## WHAT TO PRODUCE
Copy all lines in the material holding the string "white".

## DATA TO PROCESS

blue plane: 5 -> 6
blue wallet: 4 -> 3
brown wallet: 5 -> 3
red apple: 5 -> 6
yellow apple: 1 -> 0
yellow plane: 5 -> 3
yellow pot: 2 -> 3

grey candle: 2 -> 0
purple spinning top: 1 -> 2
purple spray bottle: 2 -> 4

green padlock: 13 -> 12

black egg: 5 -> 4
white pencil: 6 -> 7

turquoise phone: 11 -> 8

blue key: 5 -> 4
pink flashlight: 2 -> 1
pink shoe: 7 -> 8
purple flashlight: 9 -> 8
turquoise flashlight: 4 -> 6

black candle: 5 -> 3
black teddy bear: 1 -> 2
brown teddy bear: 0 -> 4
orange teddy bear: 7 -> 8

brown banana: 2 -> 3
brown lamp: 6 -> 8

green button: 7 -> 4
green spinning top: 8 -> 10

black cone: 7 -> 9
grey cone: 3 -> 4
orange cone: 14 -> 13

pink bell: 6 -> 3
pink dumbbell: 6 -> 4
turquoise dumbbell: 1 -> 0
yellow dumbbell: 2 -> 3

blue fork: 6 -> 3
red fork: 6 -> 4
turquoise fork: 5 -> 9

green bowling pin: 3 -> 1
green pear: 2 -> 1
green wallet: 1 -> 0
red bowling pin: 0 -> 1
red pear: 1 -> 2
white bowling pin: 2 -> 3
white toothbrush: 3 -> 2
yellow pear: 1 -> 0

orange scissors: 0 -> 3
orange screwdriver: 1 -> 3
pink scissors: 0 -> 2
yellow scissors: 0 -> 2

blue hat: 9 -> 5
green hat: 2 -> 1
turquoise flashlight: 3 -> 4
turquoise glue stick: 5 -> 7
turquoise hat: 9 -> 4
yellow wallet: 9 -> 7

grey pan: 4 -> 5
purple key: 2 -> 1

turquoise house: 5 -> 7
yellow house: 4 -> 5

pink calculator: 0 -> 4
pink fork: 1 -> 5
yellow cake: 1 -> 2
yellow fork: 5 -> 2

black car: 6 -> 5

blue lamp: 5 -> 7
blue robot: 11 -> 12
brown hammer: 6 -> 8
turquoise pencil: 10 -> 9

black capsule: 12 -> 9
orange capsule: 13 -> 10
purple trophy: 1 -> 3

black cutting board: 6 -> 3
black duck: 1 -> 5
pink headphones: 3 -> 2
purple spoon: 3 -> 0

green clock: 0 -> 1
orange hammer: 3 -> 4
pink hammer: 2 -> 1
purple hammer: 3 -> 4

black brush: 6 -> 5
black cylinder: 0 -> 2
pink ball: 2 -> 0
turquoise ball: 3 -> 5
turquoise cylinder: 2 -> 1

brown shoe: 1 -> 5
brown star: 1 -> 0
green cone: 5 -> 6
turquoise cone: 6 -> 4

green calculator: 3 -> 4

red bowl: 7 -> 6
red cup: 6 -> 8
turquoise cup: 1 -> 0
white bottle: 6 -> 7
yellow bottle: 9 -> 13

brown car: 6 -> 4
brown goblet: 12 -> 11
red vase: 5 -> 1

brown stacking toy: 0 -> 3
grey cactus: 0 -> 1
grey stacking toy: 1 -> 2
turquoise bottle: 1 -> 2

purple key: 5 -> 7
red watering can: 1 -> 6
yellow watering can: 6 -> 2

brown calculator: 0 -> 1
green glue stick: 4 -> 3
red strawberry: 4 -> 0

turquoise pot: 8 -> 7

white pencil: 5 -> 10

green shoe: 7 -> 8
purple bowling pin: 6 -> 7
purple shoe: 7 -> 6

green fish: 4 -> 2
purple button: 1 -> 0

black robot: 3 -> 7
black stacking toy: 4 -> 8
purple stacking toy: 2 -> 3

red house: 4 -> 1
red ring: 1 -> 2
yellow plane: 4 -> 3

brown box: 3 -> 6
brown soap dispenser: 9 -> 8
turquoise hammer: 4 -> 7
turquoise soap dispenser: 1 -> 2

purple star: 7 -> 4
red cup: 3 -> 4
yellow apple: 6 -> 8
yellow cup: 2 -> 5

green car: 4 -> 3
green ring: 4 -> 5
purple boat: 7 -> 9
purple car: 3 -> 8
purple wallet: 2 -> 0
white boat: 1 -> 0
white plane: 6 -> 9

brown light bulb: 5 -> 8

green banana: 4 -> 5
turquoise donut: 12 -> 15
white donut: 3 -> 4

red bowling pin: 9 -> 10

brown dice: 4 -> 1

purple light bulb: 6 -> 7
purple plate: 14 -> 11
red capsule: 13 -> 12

## TASK RESULT
white pencil: 6 -> 7
white bowling pin: 2 -> 3
white toothbrush: 3 -> 2
white bottle: 6 -> 7
white pencil: 5 -> 10
white boat: 1 -> 0
white plane: 6 -> 9
white donut: 3 -> 4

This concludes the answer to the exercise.